→ Written request: Render everything from the line containing "Claudio [564, 1100]" down to the line containing "kerchief (733, 665)" as a Markdown table with the columns "No." and "Text", omitting blank lines. Include only these lines.

**** Exercise data

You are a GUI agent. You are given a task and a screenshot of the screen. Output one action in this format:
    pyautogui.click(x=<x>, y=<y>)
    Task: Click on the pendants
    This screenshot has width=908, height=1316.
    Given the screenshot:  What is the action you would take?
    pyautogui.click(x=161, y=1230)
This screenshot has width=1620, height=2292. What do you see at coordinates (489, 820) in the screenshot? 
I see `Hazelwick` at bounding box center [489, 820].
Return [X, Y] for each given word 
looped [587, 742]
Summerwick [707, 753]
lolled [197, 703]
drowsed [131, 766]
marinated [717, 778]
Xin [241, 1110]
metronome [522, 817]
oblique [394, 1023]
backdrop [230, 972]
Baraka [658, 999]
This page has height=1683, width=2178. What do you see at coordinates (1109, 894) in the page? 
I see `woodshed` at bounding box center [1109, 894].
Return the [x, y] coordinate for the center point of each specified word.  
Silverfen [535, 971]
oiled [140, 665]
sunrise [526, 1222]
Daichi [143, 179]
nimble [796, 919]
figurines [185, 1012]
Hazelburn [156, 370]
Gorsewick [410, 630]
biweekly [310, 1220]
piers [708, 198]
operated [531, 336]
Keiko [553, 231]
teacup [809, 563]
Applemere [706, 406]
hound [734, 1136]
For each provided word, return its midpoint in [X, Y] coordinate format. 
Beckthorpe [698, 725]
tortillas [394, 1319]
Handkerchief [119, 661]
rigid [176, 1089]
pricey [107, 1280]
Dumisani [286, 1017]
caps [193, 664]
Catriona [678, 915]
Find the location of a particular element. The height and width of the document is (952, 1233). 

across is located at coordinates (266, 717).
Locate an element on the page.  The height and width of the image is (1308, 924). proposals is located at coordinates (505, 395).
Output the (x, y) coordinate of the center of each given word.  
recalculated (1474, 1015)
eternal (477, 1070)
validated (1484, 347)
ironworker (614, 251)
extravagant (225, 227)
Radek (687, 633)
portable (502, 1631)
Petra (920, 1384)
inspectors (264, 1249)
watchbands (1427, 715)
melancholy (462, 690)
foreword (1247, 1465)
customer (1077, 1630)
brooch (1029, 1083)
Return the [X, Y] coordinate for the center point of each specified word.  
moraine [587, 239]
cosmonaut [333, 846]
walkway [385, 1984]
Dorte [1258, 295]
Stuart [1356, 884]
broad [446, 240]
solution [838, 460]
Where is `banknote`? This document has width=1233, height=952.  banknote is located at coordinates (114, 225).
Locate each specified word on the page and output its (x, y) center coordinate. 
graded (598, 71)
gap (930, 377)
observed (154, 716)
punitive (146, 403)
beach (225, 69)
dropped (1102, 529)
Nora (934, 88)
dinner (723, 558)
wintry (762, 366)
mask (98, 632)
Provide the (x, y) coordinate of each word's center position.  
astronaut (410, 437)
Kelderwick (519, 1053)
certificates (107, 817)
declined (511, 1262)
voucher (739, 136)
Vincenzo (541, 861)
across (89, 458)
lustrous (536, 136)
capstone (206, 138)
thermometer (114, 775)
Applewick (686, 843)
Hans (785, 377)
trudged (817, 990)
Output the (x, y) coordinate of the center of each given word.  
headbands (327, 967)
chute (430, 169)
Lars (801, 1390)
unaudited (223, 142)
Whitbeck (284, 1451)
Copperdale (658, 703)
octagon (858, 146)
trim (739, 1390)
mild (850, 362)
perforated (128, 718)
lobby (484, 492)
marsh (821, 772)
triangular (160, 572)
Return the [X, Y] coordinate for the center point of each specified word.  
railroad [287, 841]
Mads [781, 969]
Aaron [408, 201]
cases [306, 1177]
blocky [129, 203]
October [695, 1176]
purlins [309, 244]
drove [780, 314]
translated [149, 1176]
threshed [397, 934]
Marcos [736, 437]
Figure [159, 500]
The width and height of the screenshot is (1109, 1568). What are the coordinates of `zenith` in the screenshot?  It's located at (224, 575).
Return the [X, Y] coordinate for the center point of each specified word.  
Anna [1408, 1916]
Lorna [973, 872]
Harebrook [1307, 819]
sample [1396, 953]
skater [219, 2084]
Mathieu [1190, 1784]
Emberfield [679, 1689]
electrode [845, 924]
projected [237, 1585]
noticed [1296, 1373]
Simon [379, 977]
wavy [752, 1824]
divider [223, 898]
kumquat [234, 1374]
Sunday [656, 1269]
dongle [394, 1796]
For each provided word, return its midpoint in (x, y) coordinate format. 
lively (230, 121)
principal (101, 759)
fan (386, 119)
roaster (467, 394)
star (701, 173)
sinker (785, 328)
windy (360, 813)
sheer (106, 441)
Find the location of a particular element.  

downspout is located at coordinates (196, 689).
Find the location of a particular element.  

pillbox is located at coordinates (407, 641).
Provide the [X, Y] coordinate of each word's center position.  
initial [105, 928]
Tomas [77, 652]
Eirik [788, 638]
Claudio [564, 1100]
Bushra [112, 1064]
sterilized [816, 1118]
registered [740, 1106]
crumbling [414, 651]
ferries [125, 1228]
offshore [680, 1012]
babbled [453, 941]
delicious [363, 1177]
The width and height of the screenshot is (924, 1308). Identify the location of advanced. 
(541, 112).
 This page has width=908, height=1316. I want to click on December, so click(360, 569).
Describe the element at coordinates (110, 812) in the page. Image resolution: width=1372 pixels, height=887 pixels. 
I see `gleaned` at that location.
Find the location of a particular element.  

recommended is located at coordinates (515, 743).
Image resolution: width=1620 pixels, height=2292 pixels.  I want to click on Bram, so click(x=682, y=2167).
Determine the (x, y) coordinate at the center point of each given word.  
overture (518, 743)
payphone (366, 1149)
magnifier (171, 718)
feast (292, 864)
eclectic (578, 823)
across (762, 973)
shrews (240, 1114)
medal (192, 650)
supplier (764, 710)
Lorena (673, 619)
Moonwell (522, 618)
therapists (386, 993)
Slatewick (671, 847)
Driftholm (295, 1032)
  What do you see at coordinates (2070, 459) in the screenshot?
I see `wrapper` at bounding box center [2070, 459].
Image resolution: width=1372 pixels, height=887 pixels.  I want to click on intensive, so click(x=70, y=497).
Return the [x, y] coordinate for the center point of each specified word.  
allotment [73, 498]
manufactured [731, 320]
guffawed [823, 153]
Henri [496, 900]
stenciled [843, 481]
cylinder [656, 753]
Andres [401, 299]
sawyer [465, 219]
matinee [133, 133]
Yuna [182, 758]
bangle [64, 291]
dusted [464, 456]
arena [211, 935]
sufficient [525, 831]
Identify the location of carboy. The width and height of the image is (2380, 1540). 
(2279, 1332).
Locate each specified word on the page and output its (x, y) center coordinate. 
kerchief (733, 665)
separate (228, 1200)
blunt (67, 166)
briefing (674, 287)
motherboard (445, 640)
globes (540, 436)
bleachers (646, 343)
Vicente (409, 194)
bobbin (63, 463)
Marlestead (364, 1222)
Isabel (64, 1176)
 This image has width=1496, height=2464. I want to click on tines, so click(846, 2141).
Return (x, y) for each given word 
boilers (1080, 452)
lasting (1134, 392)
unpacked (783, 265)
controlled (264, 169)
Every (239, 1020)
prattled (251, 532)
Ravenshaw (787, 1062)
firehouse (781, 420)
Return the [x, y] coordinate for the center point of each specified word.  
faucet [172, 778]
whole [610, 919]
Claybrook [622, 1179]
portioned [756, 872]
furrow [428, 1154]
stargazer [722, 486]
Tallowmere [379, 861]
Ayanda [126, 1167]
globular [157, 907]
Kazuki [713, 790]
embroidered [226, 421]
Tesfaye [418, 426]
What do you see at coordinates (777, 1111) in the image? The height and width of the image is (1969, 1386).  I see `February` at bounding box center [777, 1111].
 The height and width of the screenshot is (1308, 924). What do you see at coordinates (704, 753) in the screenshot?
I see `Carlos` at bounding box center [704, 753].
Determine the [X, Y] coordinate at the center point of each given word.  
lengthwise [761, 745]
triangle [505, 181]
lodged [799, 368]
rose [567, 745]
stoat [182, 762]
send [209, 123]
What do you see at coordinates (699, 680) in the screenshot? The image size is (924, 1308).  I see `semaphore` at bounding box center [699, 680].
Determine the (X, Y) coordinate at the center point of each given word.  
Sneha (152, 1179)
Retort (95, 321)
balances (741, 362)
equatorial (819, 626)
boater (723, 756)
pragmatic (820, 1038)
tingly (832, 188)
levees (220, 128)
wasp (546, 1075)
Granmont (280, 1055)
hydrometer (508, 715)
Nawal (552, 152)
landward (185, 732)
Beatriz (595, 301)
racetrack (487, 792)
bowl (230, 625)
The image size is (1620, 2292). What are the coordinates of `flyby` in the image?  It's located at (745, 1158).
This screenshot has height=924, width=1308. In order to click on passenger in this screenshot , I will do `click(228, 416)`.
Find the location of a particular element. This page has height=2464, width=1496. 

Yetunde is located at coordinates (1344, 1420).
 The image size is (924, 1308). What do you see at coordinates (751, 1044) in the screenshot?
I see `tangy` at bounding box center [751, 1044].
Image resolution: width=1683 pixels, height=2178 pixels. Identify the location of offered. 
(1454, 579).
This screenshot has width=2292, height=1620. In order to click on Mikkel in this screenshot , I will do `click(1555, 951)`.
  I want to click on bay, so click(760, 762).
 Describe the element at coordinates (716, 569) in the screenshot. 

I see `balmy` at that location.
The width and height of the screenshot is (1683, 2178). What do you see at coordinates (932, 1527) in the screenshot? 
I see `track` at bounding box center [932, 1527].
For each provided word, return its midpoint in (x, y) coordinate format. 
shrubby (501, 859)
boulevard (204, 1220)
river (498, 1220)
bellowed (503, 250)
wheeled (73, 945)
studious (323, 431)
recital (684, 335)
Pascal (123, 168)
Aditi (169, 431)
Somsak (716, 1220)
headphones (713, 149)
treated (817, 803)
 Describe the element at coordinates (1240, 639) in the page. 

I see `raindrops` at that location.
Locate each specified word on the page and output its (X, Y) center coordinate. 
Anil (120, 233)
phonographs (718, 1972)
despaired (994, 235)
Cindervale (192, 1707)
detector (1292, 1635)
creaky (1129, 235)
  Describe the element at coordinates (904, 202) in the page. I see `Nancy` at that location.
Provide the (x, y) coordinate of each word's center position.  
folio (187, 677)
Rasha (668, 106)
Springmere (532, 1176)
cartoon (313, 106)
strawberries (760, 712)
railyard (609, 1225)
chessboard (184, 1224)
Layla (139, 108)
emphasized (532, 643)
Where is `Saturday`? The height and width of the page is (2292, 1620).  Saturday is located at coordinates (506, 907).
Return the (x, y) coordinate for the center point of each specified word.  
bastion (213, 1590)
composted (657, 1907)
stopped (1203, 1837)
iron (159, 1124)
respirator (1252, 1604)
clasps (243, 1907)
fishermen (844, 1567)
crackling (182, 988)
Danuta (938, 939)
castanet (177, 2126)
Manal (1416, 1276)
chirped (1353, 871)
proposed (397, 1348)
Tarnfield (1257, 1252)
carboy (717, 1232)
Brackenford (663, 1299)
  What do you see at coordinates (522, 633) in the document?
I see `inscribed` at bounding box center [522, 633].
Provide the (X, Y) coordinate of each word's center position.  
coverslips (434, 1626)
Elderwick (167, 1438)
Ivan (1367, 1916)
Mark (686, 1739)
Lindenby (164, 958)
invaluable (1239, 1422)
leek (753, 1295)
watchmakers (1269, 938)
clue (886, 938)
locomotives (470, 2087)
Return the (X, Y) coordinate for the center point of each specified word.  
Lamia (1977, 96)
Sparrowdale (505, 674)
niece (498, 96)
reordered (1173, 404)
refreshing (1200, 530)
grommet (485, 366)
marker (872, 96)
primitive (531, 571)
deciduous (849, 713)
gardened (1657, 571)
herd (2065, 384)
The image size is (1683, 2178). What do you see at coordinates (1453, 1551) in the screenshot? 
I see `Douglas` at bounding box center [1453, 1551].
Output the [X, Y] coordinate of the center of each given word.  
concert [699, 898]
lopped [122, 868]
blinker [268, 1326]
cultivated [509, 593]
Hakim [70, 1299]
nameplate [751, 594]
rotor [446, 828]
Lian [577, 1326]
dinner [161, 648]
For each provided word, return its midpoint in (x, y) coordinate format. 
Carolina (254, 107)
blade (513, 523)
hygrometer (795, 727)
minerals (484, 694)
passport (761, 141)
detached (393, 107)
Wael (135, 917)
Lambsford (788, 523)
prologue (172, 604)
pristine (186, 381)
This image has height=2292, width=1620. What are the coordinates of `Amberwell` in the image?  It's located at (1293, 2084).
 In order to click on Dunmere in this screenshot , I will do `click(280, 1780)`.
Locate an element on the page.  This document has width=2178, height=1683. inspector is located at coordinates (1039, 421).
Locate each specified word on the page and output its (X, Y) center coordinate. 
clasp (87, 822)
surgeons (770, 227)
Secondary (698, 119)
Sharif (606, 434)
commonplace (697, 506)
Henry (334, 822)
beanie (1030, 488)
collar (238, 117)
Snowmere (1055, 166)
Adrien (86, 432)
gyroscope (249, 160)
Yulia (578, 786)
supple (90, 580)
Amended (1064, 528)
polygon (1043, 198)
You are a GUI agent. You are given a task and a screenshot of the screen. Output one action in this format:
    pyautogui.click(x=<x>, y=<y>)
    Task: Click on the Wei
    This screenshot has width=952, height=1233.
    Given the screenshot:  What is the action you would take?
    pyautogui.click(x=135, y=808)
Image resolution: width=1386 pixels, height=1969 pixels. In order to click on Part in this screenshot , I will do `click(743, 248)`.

********

→ Solution to the exercise:
| No. | Text |
|---|---|
| 1 | Claudio [564, 1100] |
| 2 | Bushra [112, 1064] |
| 3 | sterilized [816, 1118] |
| 4 | registered [740, 1106] |
| 5 | crumbling [414, 651] |
| 6 | ferries [125, 1228] |
| 7 | offshore [680, 1012] |
| 8 | babbled [453, 941] |
| 9 | delicious [363, 1177] |
| 10 | The width and height of the screenshot is (924, 1308). Identify the location of advanced.  |
| 11 | (541, 112). |
| 12 |  This page has width=908, height=1316. I want to click on December, so click(360, 569). |
| 13 | Describe the element at coordinates (110, 812) in the page. Image resolution: width=1372 pixels, height=887 pixels.  |
| 14 | I see `gleaned` at that location. |
| 15 | Find the location of a particular element.   |
| 16 | recommended is located at coordinates (515, 743). |
| 17 | Image resolution: width=1620 pixels, height=2292 pixels.  I want to click on Bram, so click(x=682, y=2167). |
| 18 | Determine the (x, y) coordinate at the center point of each given word.   |
| 19 | overture (518, 743) |
| 20 | payphone (366, 1149) |
| 21 | magnifier (171, 718) |
| 22 | feast (292, 864) |
| 23 | eclectic (578, 823) |
| 24 | across (762, 973) |
| 25 | shrews (240, 1114) |
| 26 | medal (192, 650) |
| 27 | supplier (764, 710) |
| 28 | Lorena (673, 619) |
| 29 | Moonwell (522, 618) |
| 30 | therapists (386, 993) |
| 31 | Slatewick (671, 847) |
| 32 | Driftholm (295, 1032) |
| 33 |   What do you see at coordinates (2070, 459) in the screenshot? |
| 34 | I see `wrapper` at bounding box center [2070, 459]. |
| 35 | Image resolution: width=1372 pixels, height=887 pixels.  I want to click on intensive, so click(x=70, y=497). |
| 36 | Return the [x, y] coordinate for the center point of each specified word.   |
| 37 | allotment [73, 498] |
| 38 | manufactured [731, 320] |
| 39 | guffawed [823, 153] |
| 40 | Henri [496, 900] |
| 41 | stenciled [843, 481] |
| 42 | cylinder [656, 753] |
| 43 | Andres [401, 299] |
| 44 | sawyer [465, 219] |
| 45 | matinee [133, 133] |
| 46 | Yuna [182, 758] |
| 47 | bangle [64, 291] |
| 48 | dusted [464, 456] |
| 49 | arena [211, 935] |
| 50 | sufficient [525, 831] |
| 51 | Identify the location of carboy. The width and height of the image is (2380, 1540).  |
| 52 | (2279, 1332). |
| 53 | Locate each specified word on the page and output its (x, y) center coordinate.  |
| 54 | kerchief (733, 665) |